Prompt -
Reproduce every text line in the records below word for word, leaving out the pictures.

____ Recorded data

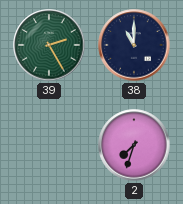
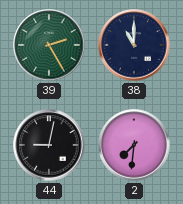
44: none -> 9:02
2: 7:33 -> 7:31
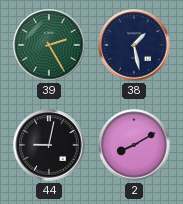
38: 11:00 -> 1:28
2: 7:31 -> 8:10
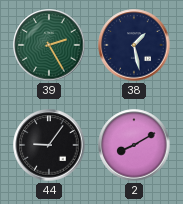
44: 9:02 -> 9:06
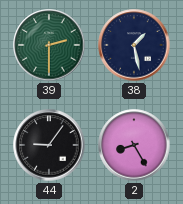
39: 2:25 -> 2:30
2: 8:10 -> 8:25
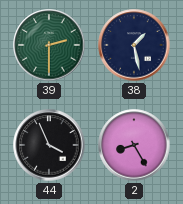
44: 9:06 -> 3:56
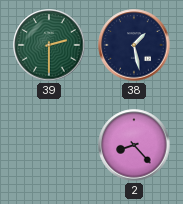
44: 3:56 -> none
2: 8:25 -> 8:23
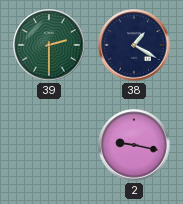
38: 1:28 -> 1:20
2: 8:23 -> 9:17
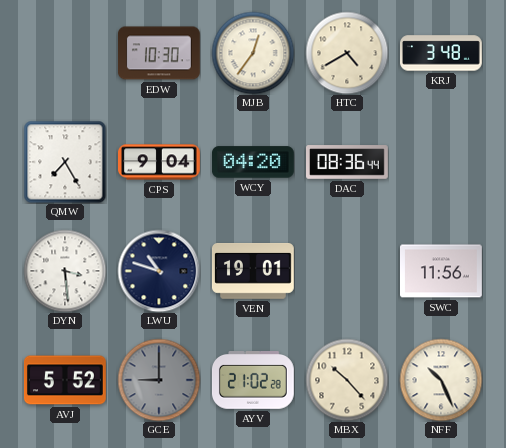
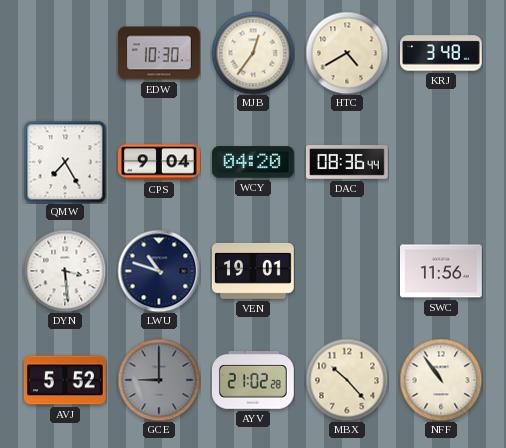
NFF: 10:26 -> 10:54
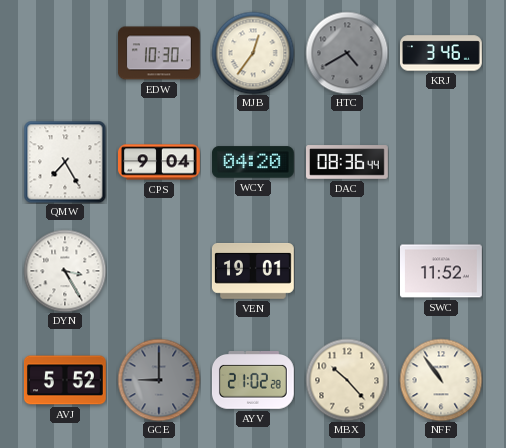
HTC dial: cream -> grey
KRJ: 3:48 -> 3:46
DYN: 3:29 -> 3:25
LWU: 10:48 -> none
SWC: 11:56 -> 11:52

________

Full answer -
44: none -> 9:02
2: 7:33 -> 7:31
38: 11:00 -> 1:28
2: 7:31 -> 8:10
44: 9:02 -> 9:06
39: 2:25 -> 2:30
2: 8:10 -> 8:25
44: 9:06 -> 3:56
44: 3:56 -> none
2: 8:25 -> 8:23
38: 1:28 -> 1:20
2: 8:23 -> 9:17
NFF: 10:26 -> 10:54
HTC dial: cream -> grey
KRJ: 3:48 -> 3:46
DYN: 3:29 -> 3:25
LWU: 10:48 -> none
SWC: 11:56 -> 11:52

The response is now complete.